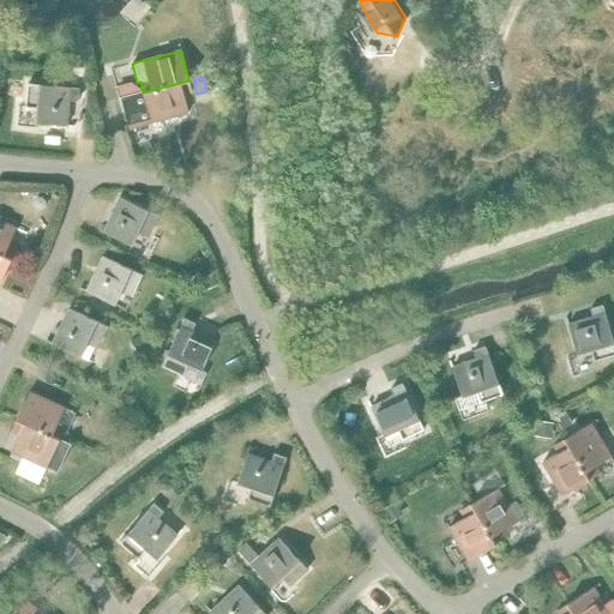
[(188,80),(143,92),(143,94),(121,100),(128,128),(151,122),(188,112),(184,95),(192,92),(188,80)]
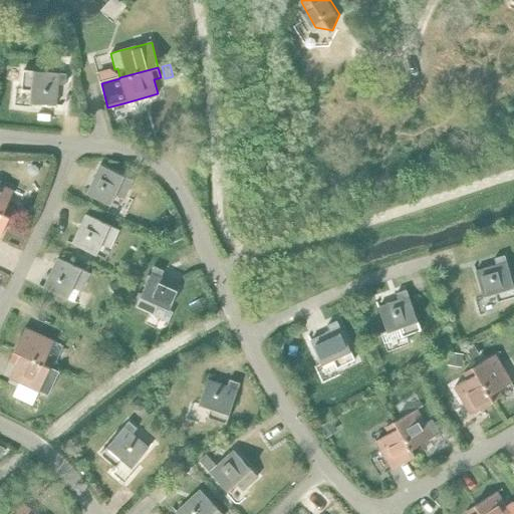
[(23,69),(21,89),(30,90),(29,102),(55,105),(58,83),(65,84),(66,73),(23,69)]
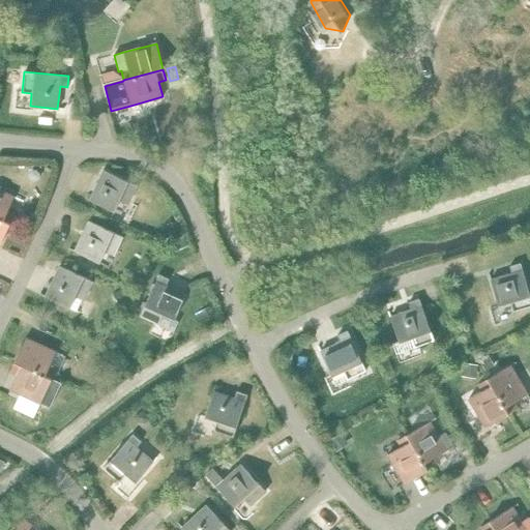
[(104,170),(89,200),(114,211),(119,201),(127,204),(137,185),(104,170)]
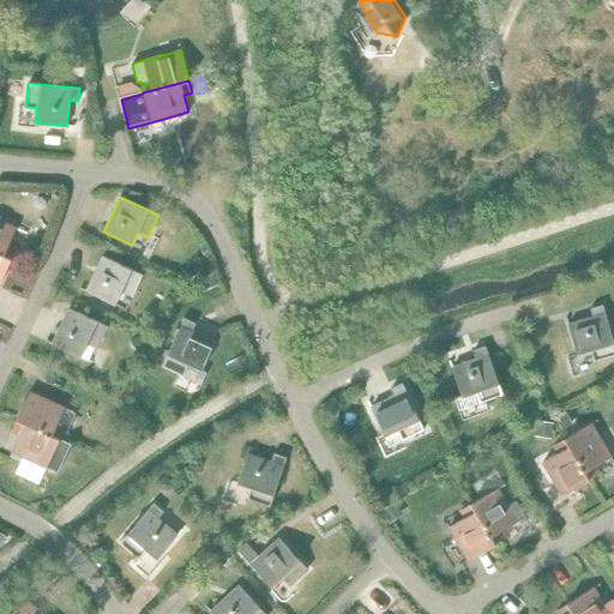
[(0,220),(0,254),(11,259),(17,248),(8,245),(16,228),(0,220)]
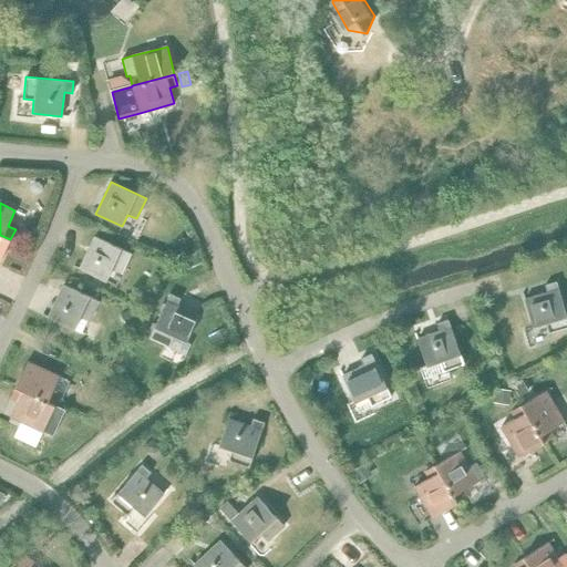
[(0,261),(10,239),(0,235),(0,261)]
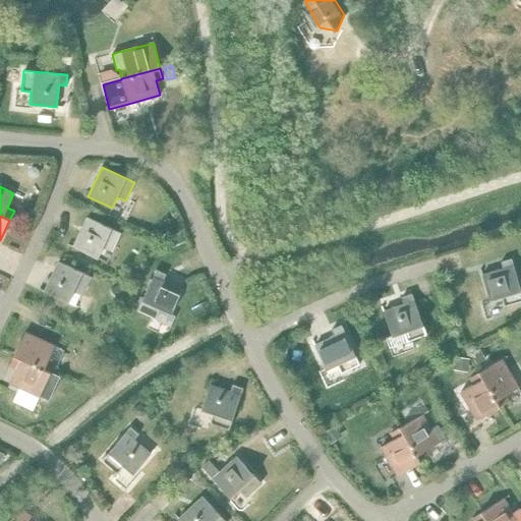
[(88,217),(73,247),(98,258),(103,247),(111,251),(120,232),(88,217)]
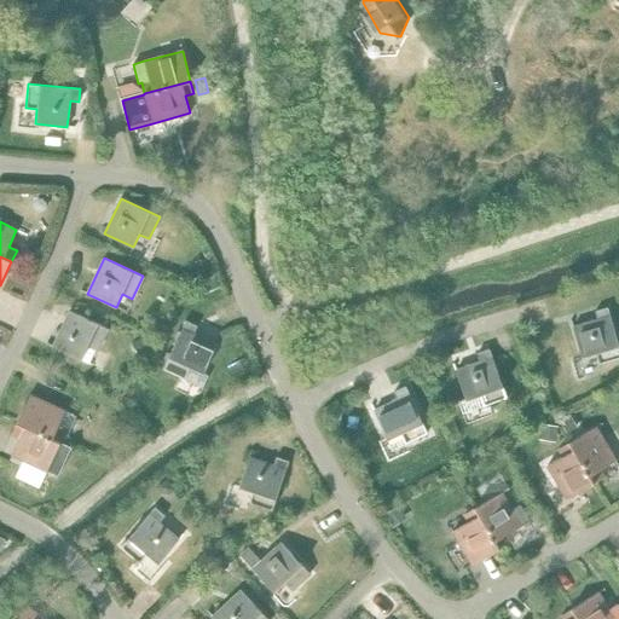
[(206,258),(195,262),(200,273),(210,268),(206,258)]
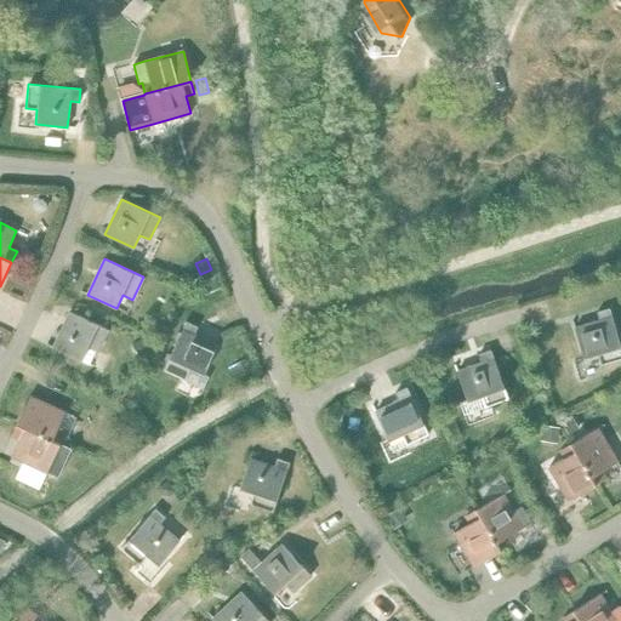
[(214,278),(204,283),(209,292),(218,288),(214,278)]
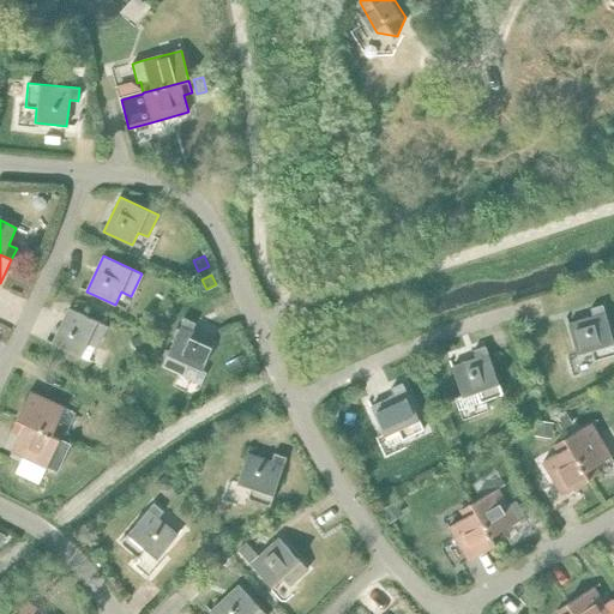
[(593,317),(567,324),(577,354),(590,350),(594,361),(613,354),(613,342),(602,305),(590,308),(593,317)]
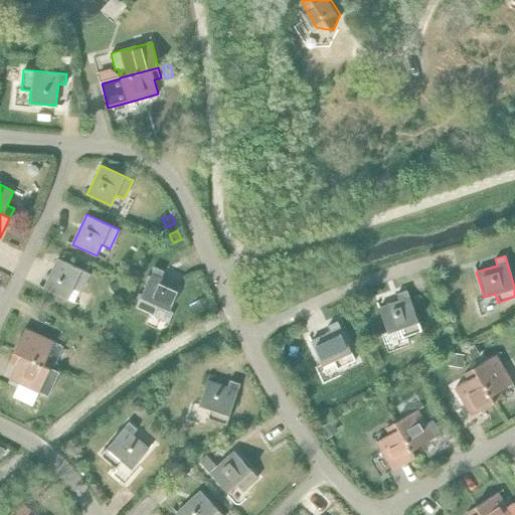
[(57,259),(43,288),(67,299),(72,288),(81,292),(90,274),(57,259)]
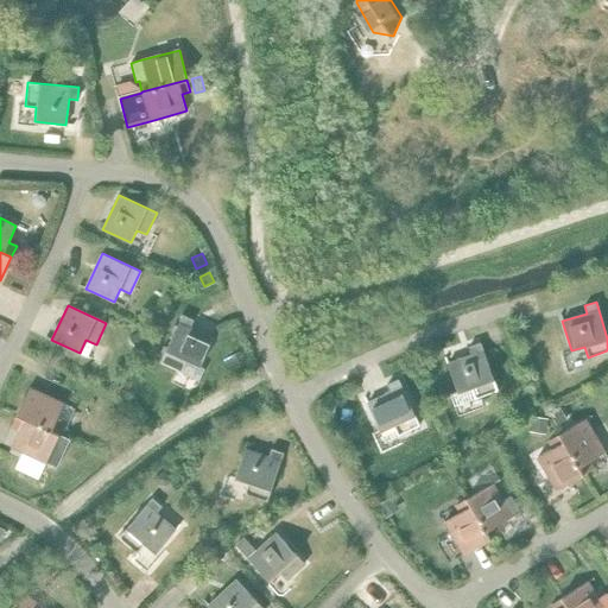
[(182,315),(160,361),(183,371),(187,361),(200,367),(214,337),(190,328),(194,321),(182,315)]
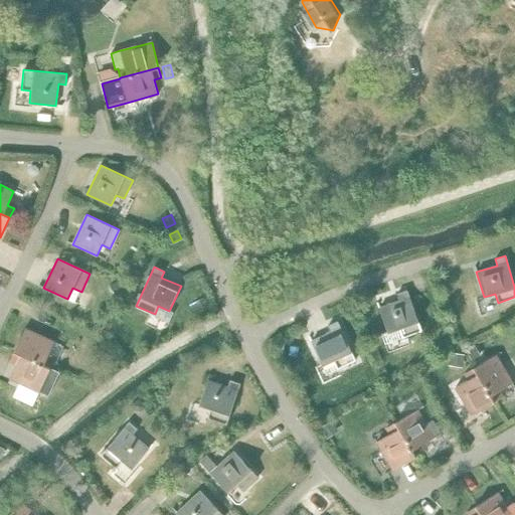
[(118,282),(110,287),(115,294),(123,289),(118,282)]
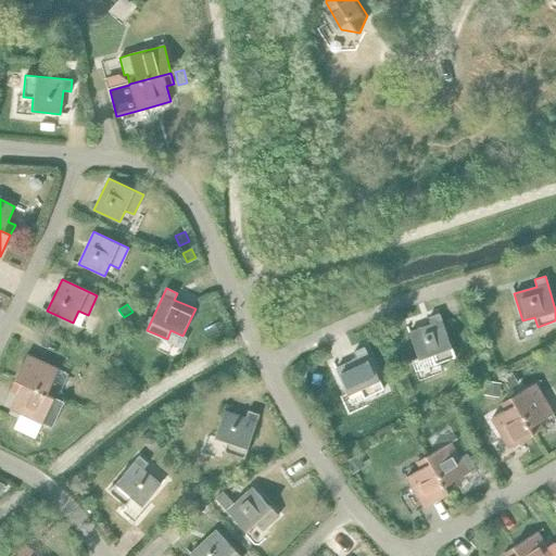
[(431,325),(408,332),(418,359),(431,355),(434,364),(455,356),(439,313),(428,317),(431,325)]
########################################
Exercise brief:
Each line from the one that holds "[(206,258),(195,262),(200,273),(210,268),(206,258)]" through the end of the material should be repeated exactly, and nothing more. Leave out any picture.

Your response:
[(206,258),(195,262),(200,273),(210,268),(206,258)]
[(214,278),(204,283),(209,292),(218,288),(214,278)]
[(593,317),(567,324),(577,354),(590,350),(594,361),(613,354),(613,342),(602,305),(590,308),(593,317)]
[(57,259),(43,288),(67,299),(72,288),(81,292),(90,274),(57,259)]
[(182,315),(160,361),(183,371),(187,361),(200,367),(214,337),(190,328),(194,321),(182,315)]
[(118,282),(110,287),(115,294),(123,289),(118,282)]
[(431,325),(408,332),(418,359),(431,355),(434,364),(455,356),(439,313),(428,317),(431,325)]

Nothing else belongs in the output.